Would you write out the entries that follow word for word, omitting any images?

-- Opening Marker --

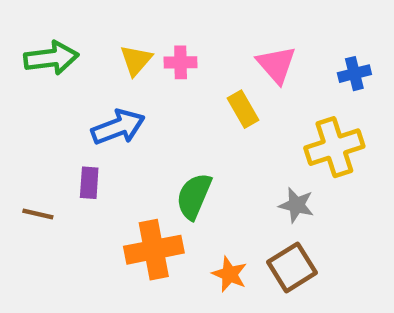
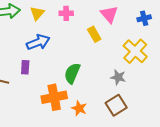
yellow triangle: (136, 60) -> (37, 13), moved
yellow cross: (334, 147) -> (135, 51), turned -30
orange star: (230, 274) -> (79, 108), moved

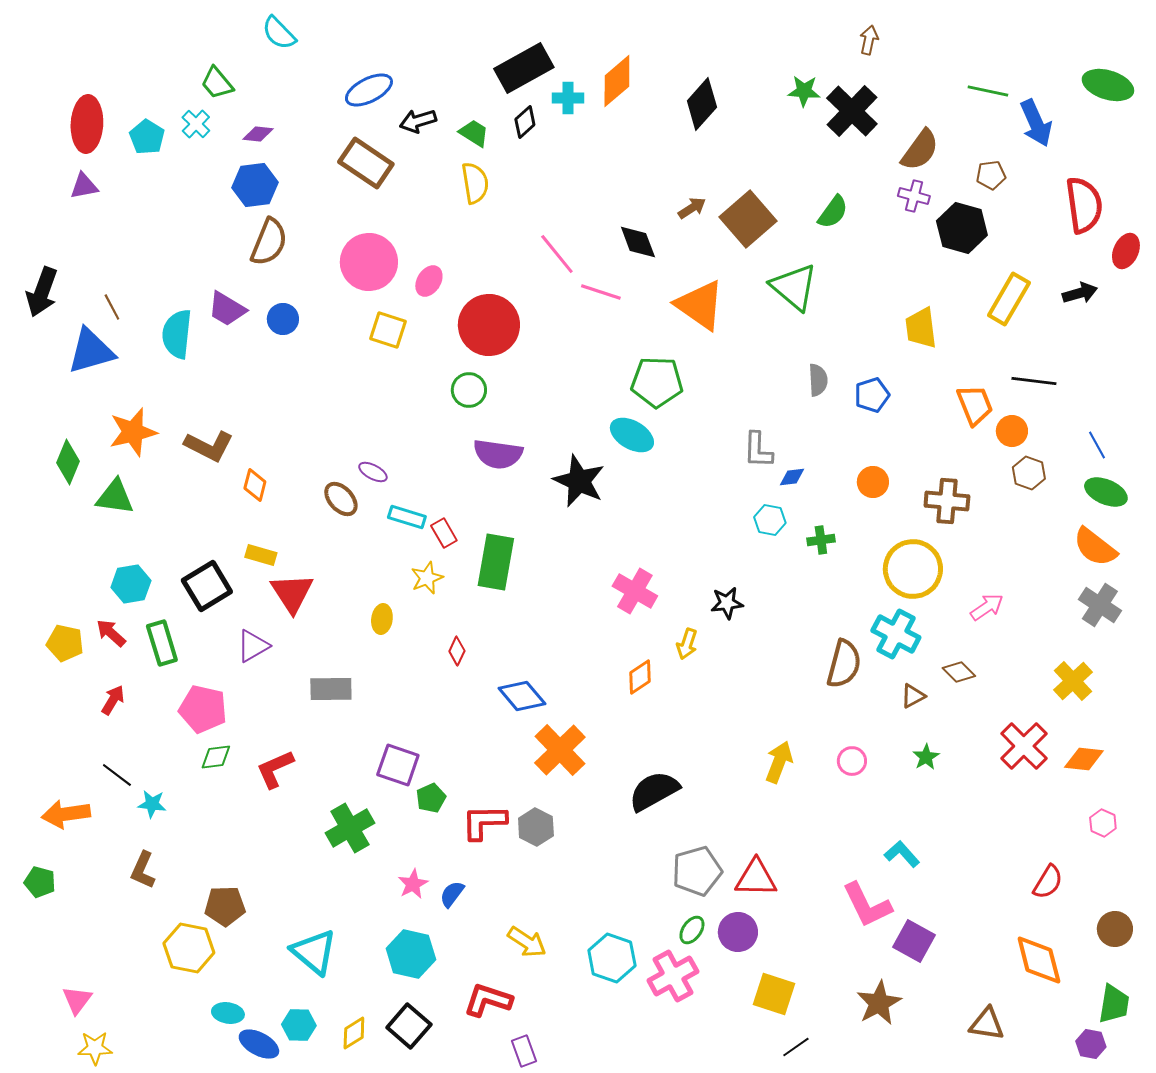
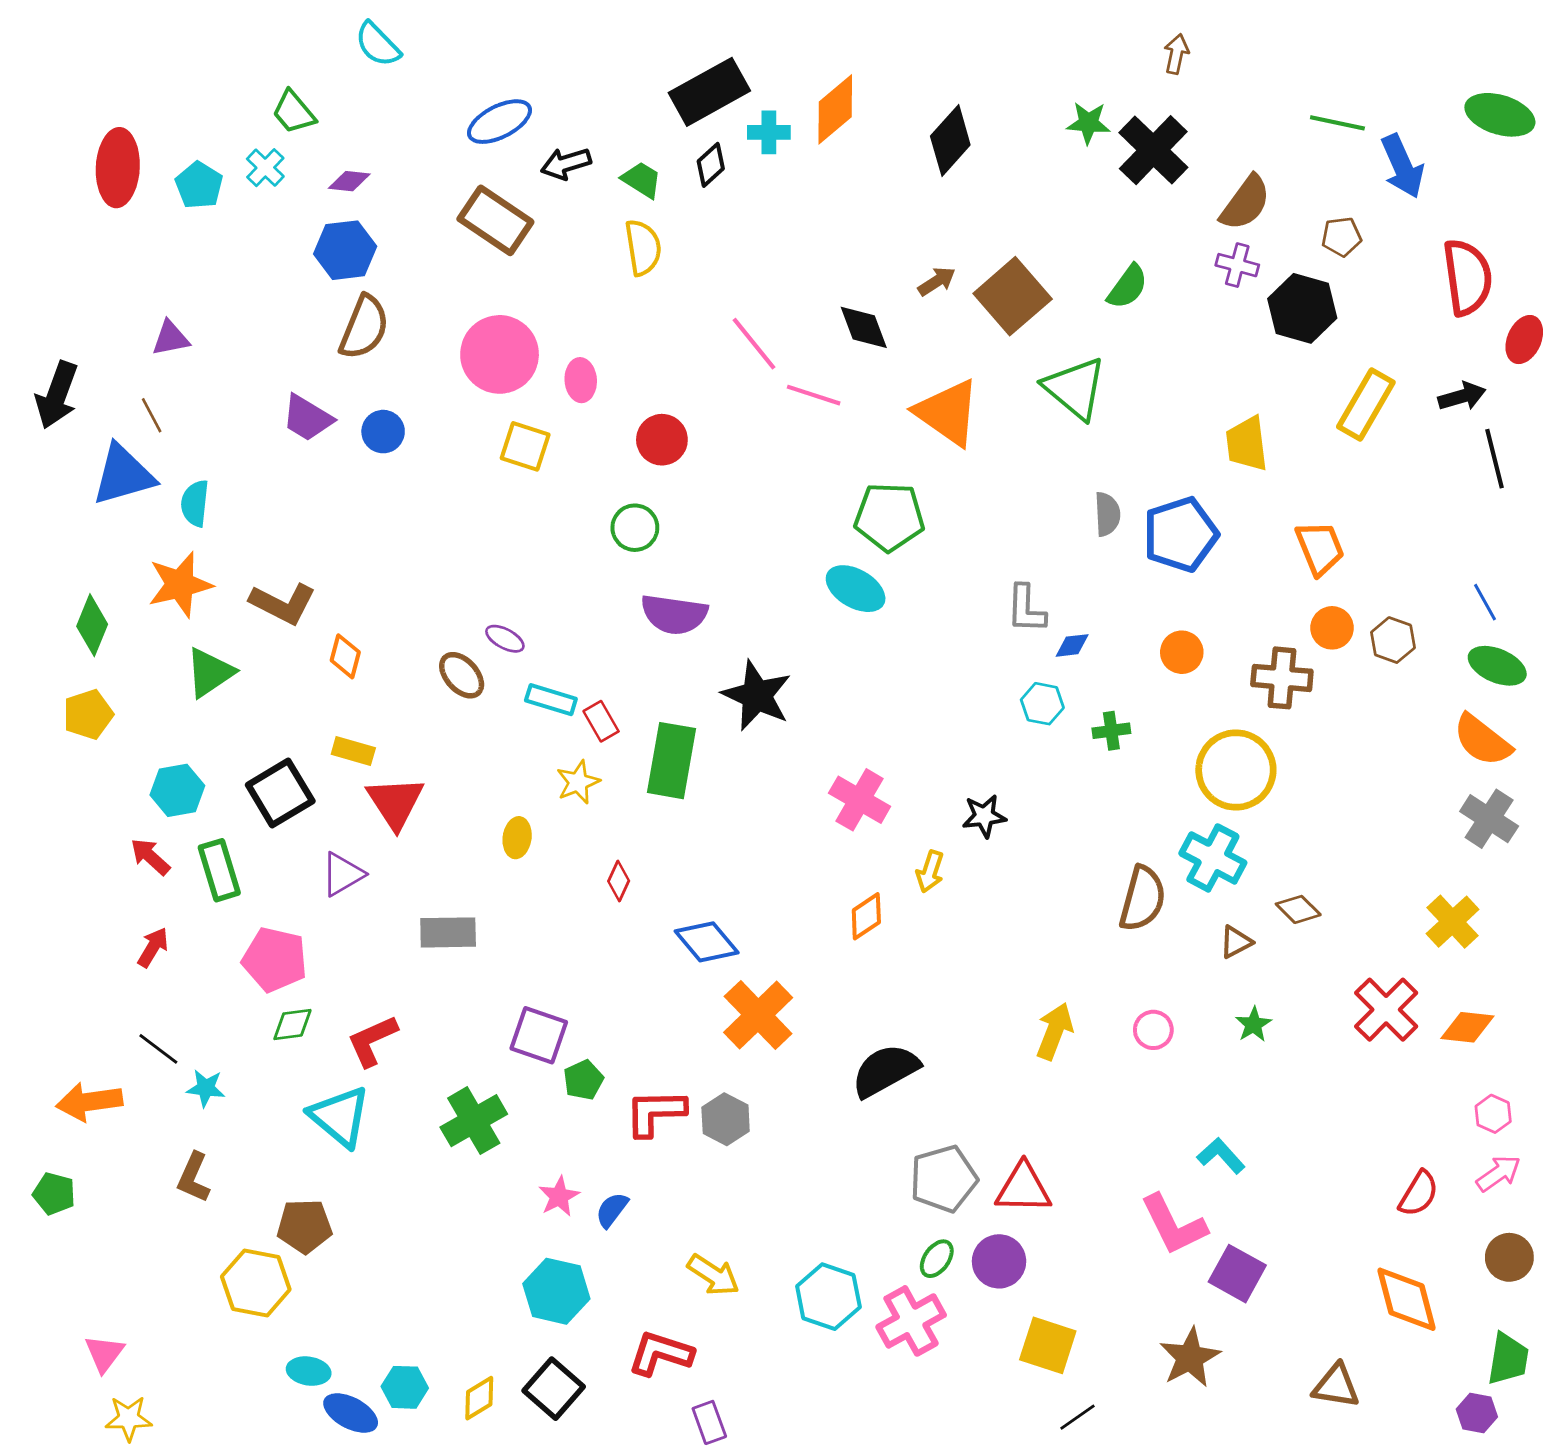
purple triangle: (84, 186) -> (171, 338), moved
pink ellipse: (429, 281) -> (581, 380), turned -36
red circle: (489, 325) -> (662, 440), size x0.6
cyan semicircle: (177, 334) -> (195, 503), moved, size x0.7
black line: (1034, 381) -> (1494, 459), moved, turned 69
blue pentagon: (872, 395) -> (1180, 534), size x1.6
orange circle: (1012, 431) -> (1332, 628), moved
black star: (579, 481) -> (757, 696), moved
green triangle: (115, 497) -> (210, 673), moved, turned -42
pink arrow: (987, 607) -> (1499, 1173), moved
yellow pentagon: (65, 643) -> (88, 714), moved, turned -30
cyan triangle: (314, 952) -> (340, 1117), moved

-- Closing Marker --

Task result -
yellow triangle: (136, 60) -> (37, 13), moved
yellow cross: (334, 147) -> (135, 51), turned -30
orange star: (230, 274) -> (79, 108), moved

purple triangle: (84, 186) -> (171, 338), moved
pink ellipse: (429, 281) -> (581, 380), turned -36
red circle: (489, 325) -> (662, 440), size x0.6
cyan semicircle: (177, 334) -> (195, 503), moved, size x0.7
black line: (1034, 381) -> (1494, 459), moved, turned 69
blue pentagon: (872, 395) -> (1180, 534), size x1.6
orange circle: (1012, 431) -> (1332, 628), moved
black star: (579, 481) -> (757, 696), moved
green triangle: (115, 497) -> (210, 673), moved, turned -42
pink arrow: (987, 607) -> (1499, 1173), moved
yellow pentagon: (65, 643) -> (88, 714), moved, turned -30
cyan triangle: (314, 952) -> (340, 1117), moved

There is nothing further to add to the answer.